Could you copy out the lines of the records below word for word, from the line with "gray trapezoid: moved 8 px down" up to and including the line with "gray square: moved 2 px right", leaving the pictures out of your answer?
━━━━━ DATA TO PROCESS
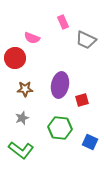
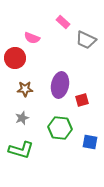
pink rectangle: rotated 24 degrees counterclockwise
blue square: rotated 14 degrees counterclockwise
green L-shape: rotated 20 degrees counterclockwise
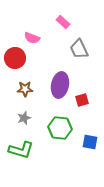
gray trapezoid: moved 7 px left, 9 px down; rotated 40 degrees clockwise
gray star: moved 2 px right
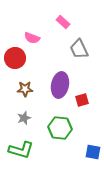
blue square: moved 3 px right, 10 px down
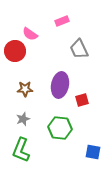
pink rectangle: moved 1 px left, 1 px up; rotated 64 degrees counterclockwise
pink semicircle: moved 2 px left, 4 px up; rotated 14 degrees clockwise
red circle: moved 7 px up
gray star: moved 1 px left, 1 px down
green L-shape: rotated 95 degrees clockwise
━━━━━━━━━━
━━━━━ DATA TO PROCESS
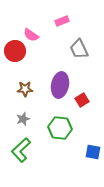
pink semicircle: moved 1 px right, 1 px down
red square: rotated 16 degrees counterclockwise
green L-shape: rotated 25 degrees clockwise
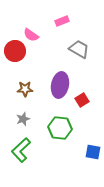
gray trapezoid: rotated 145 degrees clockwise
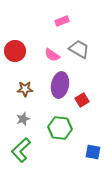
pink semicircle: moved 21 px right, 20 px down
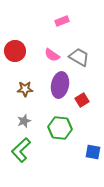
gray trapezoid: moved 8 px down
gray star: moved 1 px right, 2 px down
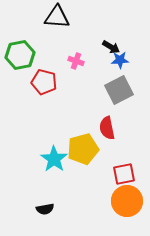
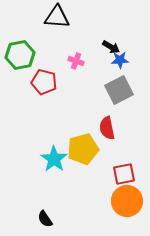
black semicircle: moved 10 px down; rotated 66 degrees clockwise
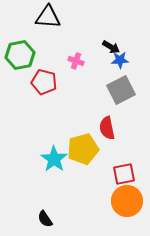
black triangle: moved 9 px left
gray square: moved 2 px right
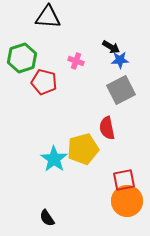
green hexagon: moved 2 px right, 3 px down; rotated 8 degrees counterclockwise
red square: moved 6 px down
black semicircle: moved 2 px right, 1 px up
━━━━━━━━━━
━━━━━ DATA TO PROCESS
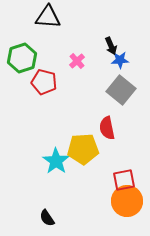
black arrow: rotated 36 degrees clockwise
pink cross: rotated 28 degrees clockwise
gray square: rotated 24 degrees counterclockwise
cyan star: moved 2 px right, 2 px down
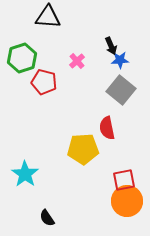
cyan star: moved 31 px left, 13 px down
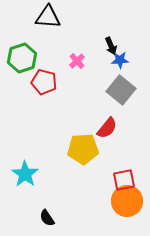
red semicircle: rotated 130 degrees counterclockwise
━━━━━━━━━━
▶ TASK RESPONSE:
gray trapezoid: moved 8 px down
gray star: moved 1 px right, 2 px down
black semicircle: moved 10 px down; rotated 66 degrees clockwise
black triangle: moved 9 px left
gray square: moved 2 px right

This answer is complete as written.